### WORK TO BE COMPLETED
How many lines in the data below contain the string "kern"? Case counts. Reply with the number only.

:: STORED ROWS ::

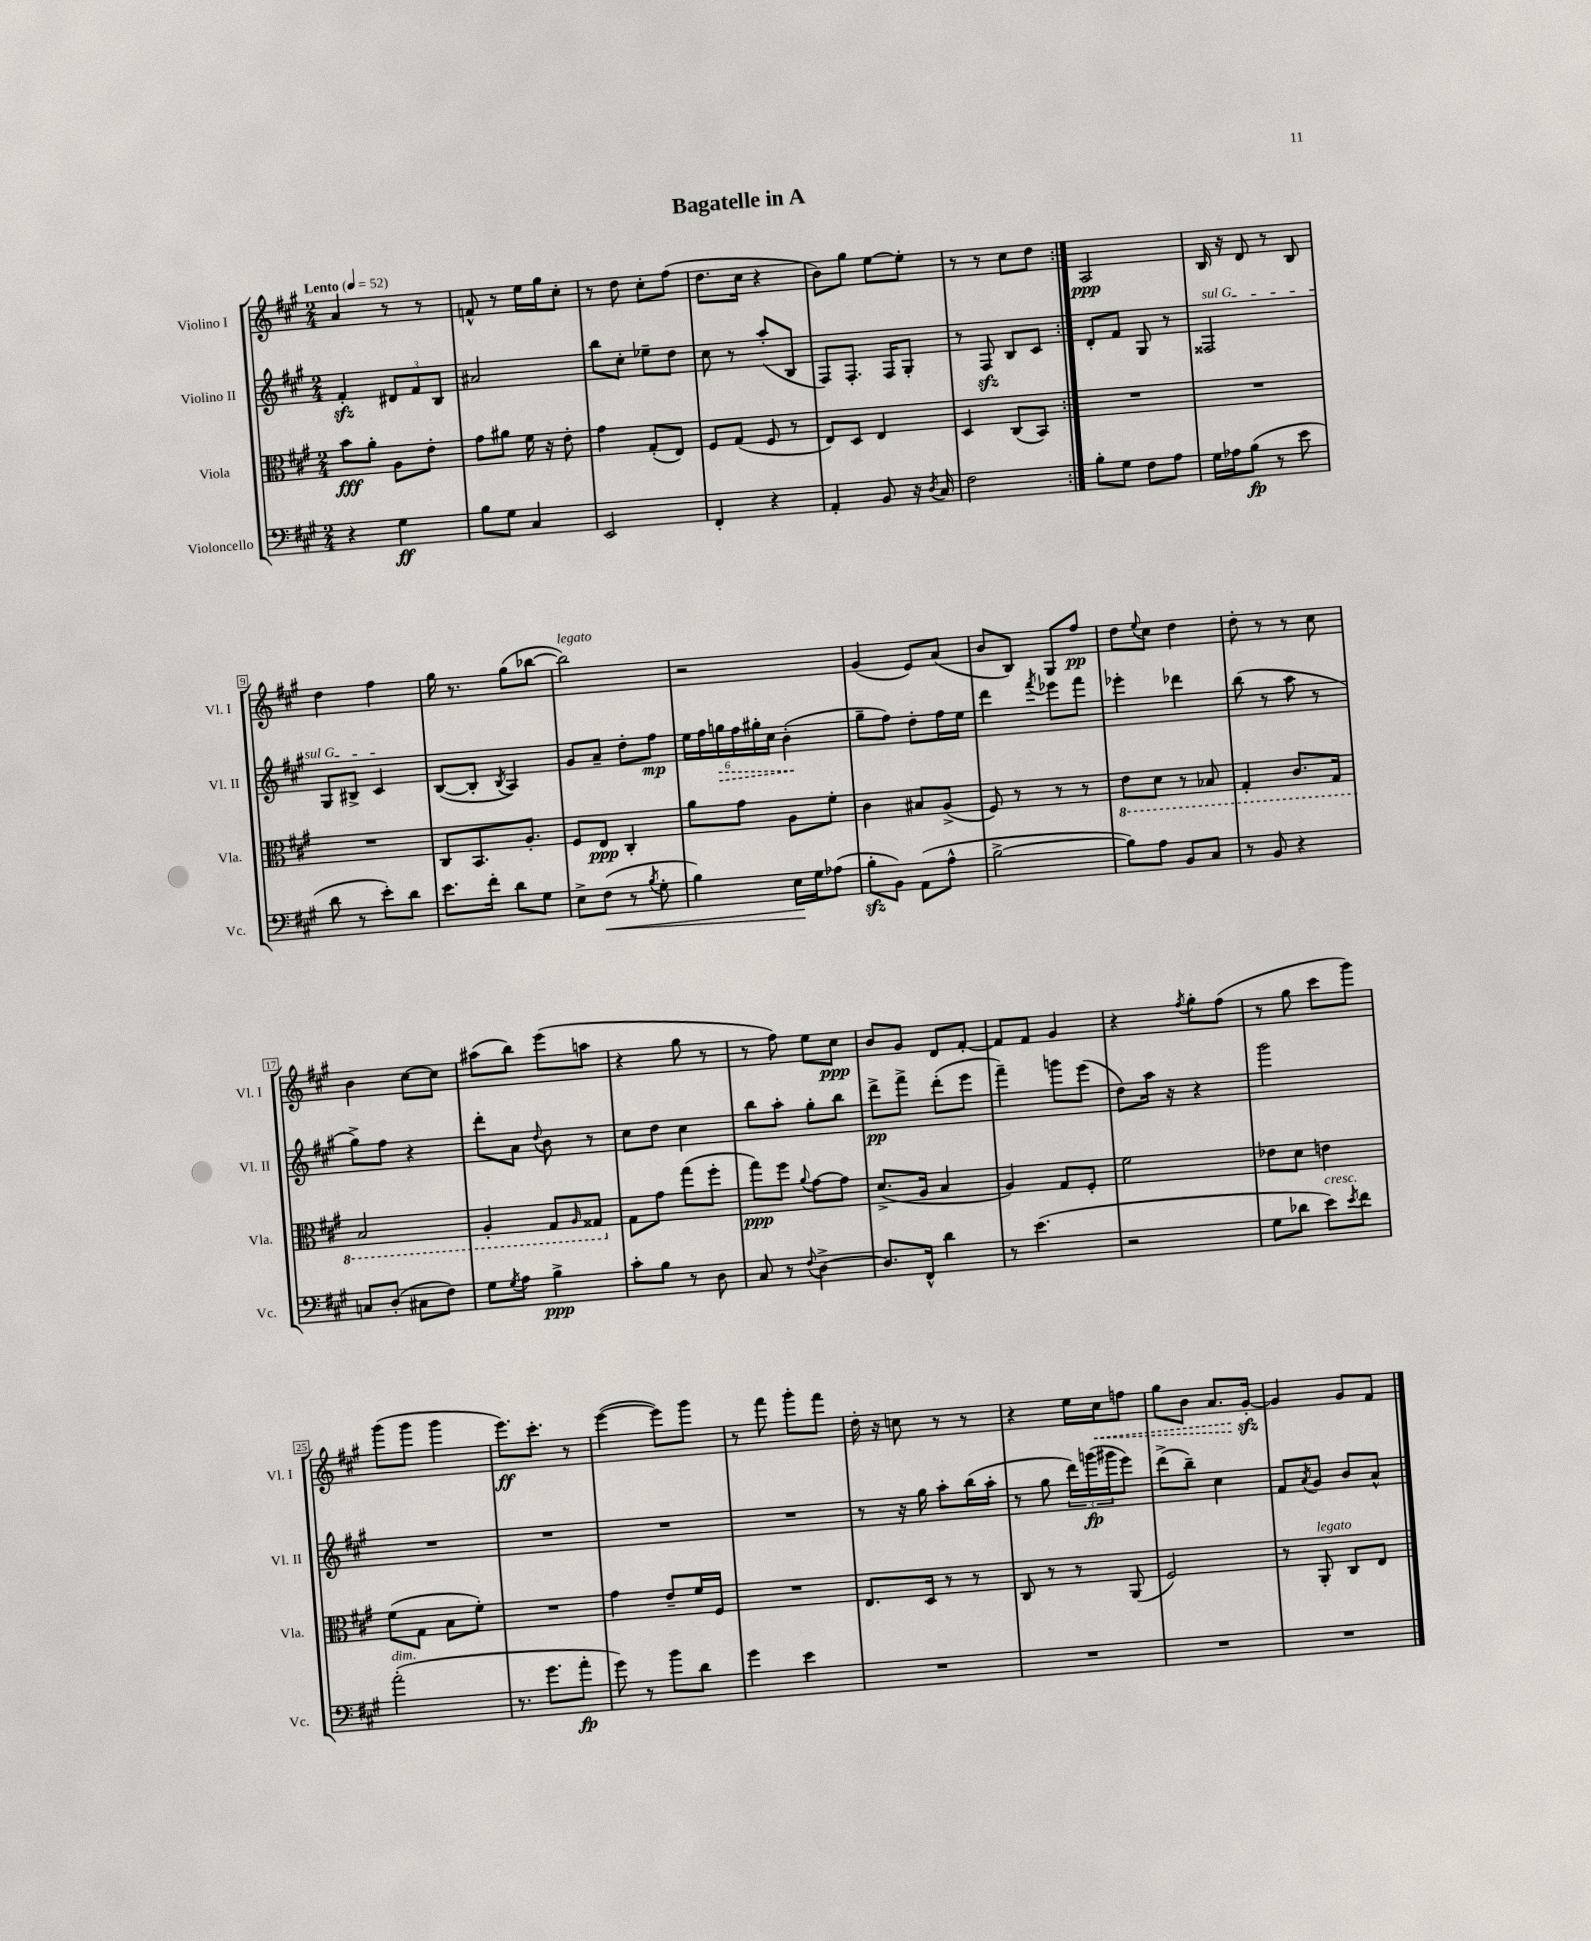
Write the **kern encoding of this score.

**kern	**kern	**kern	**kern
*staff4	*staff3	*staff2	*staff1
*clefF4	*clefC3	*clefG2	*clefG2
*k[f#c#g#]	*k[f#c#g#]	*k[f#c#g#]	*k[f#c#g#]
*M2/4	*M2/4	*M2/4	*M2/4
*MM52	*MM52	*MM52	*MM52
4r	8b\L	4f#'/	4a/
.	8a'\J	.	.
4G#\	8A\L	12d#/L	8r
.	.	12f#/	.
.	8e'\J	.	8r
.	.	12B/J	.
=	=	=	=
8B\L	8g#\L	2a#/	8f^^/
8G#\J	8a#\J	.	8r
4C#/	16f#\	.	16ee\LL
.	16r	.	16gg#\J
.	8e'\	.	8cc#'\J
=	=	=	=
2EE/	4g#\	8bb\L	8r
.	.	8cc#'\J	8dd\
.	(8G#'/L	8ee-~\L	8cc#'\L
.	8E/J)	8dd\J	(8ff#\J
=	=	=	=
4FF#'/	8F#/L	8cc#\	8.dd\L
.	(8G#/J	8r	.
.	.	.	16cc#\Jk
4r	8F#/	(8aa'/L	4r
.	8r	8B/J	.
=	=	=	=
4AA'/	8E/L)	8F#/L)	8b\L)
.	8D/J	8.F#'/J	8gg#\J
8BB/	4E/	.	[8ee\L
.	.	16F#/LK	.
16r	.	8G#'/J	8ee'\]J
8qD/	.	.	.
16C#/	.	.	.
=	=	=	=
2F#\	4D/	8r	8r
.	.	8F#/	8r
.	(8C#/L	8B/L	8cc#\L
.	8BB/J)	8c#/J	8dd\J
=:|!	=:|!	=:|!	=:|!
8B'\L	2r	8d'/L	2A/
8G#\J	.	8f#/J	.
8F#\L	.	8G#/	.
8A\J	.	8r	.
=	=	=	=
16G#\LL	2r	2F##/	16B/
16A-\J	.	.	16r
(8B\J	.	.	8d/
8r	.	.	8r
8e\	.	.	8B/
=	=	=	=
8d\	2r	8G#/L	4dd\
8r	.	8B#^/J	.
8e'\L)	.	4c#/	4ff#\
8d\J	.	.	.
=	=	=	=
8.e\L	8C#/L	([8B/L	16gg#\
.	.	.	8.r
.	8.BB/	8B'/]J	.
16f#'\Jk	.	.	.
.	.	8qB/	.
8d\L	.	4A/)	(8gg#\L
.	8.A'/J	.	.
8G#\J	.	.	[8bb-\J
=	=	=	=
8E^\L	8F#/L	8g#/L	2bb-\])
(8F#\J	8E/J	8a~/J	.
8r	4C#'/	8dd'\L	.
8qB/	.	.	.
8G#'\	.	8ff#\J	.
=	=	=	=
4B\)	8a\L	24ee\LL	2r
.	.	24ff#\	.
.	.	24gg\	.
.	8g#\J	24ff#\	.
.	.	24gg#'\	.
.	.	24cc#\JJ	.
16E\LL	8A\L	(4b'\	.
16G#\J	.	.	.
(8A-\J	8f#'\J	.	.
=	=	=	=
8B'\L	4c#\	8gg#~\L	(4g#/
8BB\J)	.	8ff#\J)	.
(8AA\L	8B#/L	8dd'\L	8e/L)
8A^^\J	(8A^/J	16ff#\L	(8a/J
.	.	16ee\JJ	.
=	=	=	=
[2B^\	8F#/)	4ddd\	8b/L
.	8r	.	8B/J)
.	.	8qfff#/	.
.	8r	8eee-\L	8G#/L
.	8r	8fff#\J	8ff#/J
=	=	=	=
8B\]L)	8E\L	4eee-'\	8dd\L
.	.	.	8qqee/
8A\J	8D\J	.	8cc#\J
8BB/L	8r	4ddd-\	4dd\
8C#/J	8BB-/	.	.
=	=	=	=
8r	4GG#'/	(8bb\	8dd'\
8BB/	.	8r	8r
4r	8.C#/L	8aa\	8r
.	.	8r	8cc#\
.	16GG#/Jk	.	.
=	=	=	=
8C/L	2BB/	8gg#^\L)	4b\
(8D'/J	.	8ff#\J	.
8C#\L	.	4r	[8cc#\L
8F#\J)	.	.	8cc#\]J
=	=	=	=
8G#\L	4AA'/	8ddd'\L	(8aa#\L
8qG#/	.	.	.
8A\J	.	8a\J	8bb\J)
.	.	8qqdd/	.
4B^\	8GG#/L	8b\	(8eee\L
.	16qqAA/	.	.
.	8GG##/J	8r	8aa\J
=	=	=	=
8c#'\L	8G#\L	8cc#\L	4r
8B\J	8g#\J	8dd\J	.
8r	(8gg#\L	4cc#\	8gg#\
8D\	8ff#'\J	.	8r
=	=	=	=
8C#/	8gg#\L)	8bb\L	8r
8r	8ff#\J	8aa'\J	8ff#\)
8qqF#/	8qqa/	.	.
[4D^\	[8g#\L	8gg#'\L	8ee\L
.	8g#\]J	8bb\J	8cc#\J
=	=	=	=
8.D/]L	(8.d^/L	8ddd^\L	8b/L
.	.	8fff#^\J	8g#/J
16FF#^^/Jk	16A/Jk	.	.
4d\	4B/	(8ddd'\L	8d/L
.	.	8eee\J	[8f#'/J
=	=	=	=
8r	4A/)	4fff#~\)	8f#/]L
(4.e\	.	.	8f#/J
.	8G#/L	8ggg\L	4g#/
.	8F#'/J	(8eee\J	.
=	=	=	=
2r	2f#\	8dd\L)	4r
.	.	16aa\Jk	.
.	.	16r	.
.	.	.	8qff#/
.	.	4r	8gg#'\L
.	.	.	(8ff#\J
=	=	=	=
8G#\L	8e-\L	2ggg#\	8r
8d-\J	8d\J	.	8gg#\
8e\L)	4e\	.	8ccc#\L
8qe/	.	.	.
8f#\J	.	.	8ggg#\J)
=	=	=	=
(2a'\	(8f#\L	2r	(8ggg#\L
.	8G#\J	.	8ggg#\J
.	8B\L	.	4ggg#\
.	8f#'\J)	.	.
=	=	=	=
8.r	2r	2r	8.eee\L)
8.g#\L	.	.	8.ccc#'\J
8a'\J	.	.	8r
=	=	=	=
8g#\)	4g#\	2r	([4eee\
8r	.	.	.
8b\L	8e~/L	.	8eee\]L)
8d\J	16f#/L	.	8ggg#\J
.	16F#/JJ	.	.
=	=	=	=
4g#\	2r	2r	8r
.	.	.	8fff#\
4e\	.	.	8ggg#'\L
.	.	.	8fff#\J
=	=	=	=
2r	8.E/L	8r	16dd'\
.	.	.	16r
.	.	16r	8cc\
.	16D/Jk	16gg#\	.
.	8r	8aa'\L	8r
.	8r	(16bb\L	8r
.	.	16aa'\JJ	.
=	=	=	=
2r	8C#/	8r	4r
.	8r	8gg#\	.
.	8r	24ddd\LL)	16ee\LL
.	.	(24ggg\	.
.	.	.	16cc#\J
.	.	24ggg#\J	.
.	(8AA/	8eee\J)	8ff\J
=	=	=	=
2r	2F#/)	(8ddd^\L	8gg#\L
.	.	8bb~\J)	8b\J
.	.	4cc#\	8.a/L
.	.	.	[16g#'/Jk
=	=	=	=
2r	8r	8f#/L	4g#/]
.	.	8qa/	.
.	8AA'/	8g#/J	.
.	8C#/L	8b/L	8g#/L
.	8E/J	8a^^/J	8f#/J
==	==	==	==
*-	*-	*-	*-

:::

### ANSWER TO THE PROBLEM
2